Below is a set of records, and all of them should be retyped exactly, minus the pictures.
Start of SOURCE MATERIAL
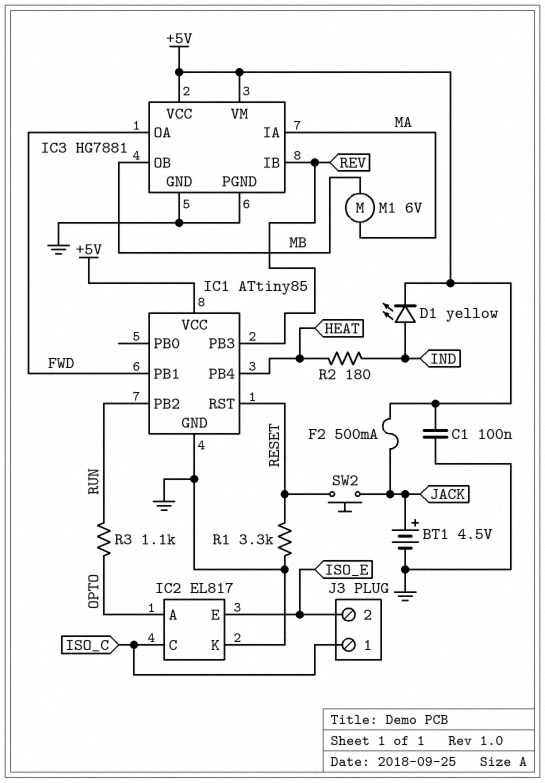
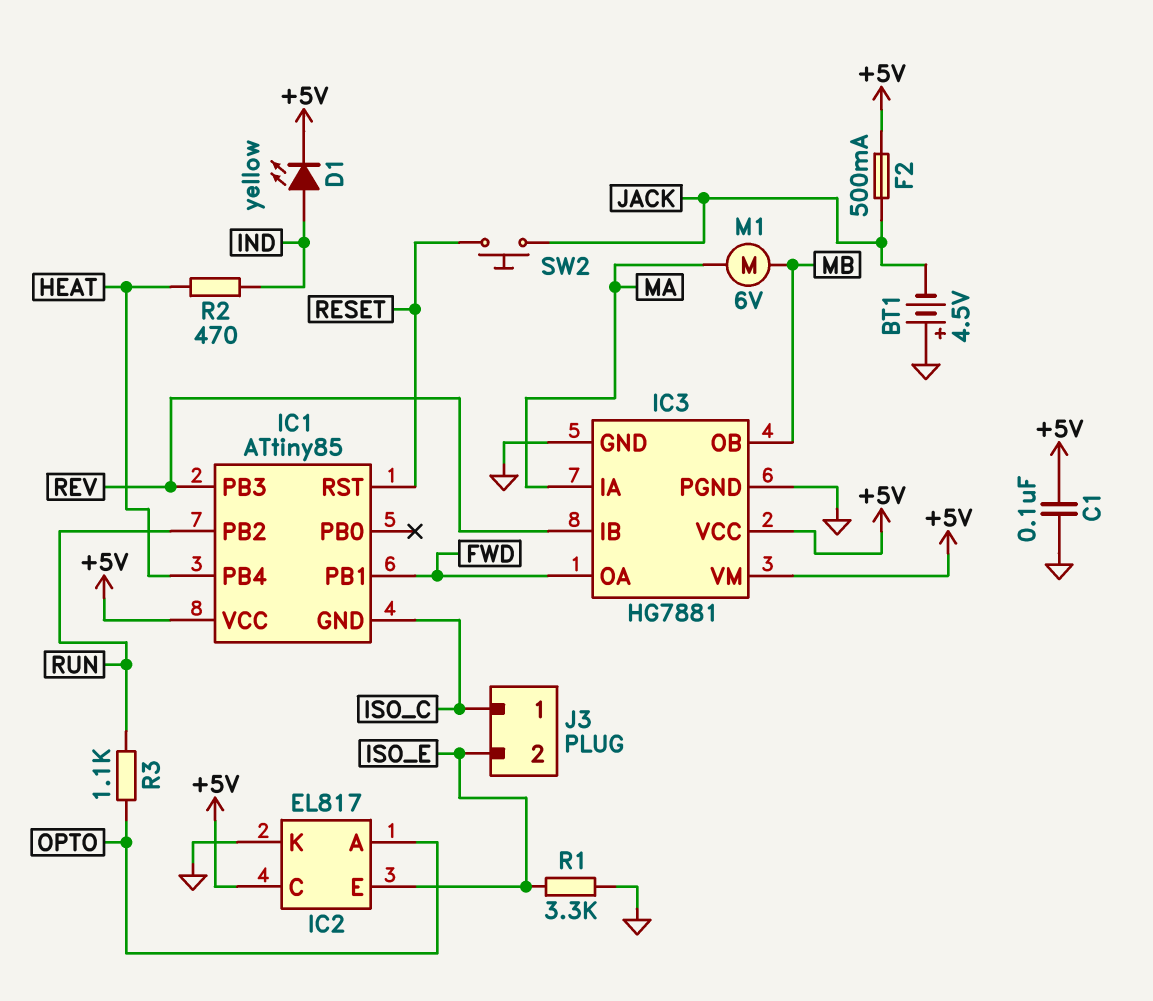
BT1: 4.5V (plus JACK, minus GND) -> 4.5V (plus GND, minus JACK)
IC1 pin GND: GND -> ISO_C
IC2 pin C: ISO_C -> +5V
R1: 3.3k (GND, RESET) -> 3.3k (GND, ISO_E)
R2: 180 (HEAT, IND) -> 470 (HEAT, IND)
End of SOURCE MATERIAL
[RESULT]
BT1: 4.5V (plus JACK, minus GND) -> 4.5V (plus GND, minus JACK)
IC1 pin GND: GND -> ISO_C
IC2 pin C: ISO_C -> +5V
R1: 3.3k (GND, RESET) -> 3.3k (GND, ISO_E)
R2: 180 (HEAT, IND) -> 470 (HEAT, IND)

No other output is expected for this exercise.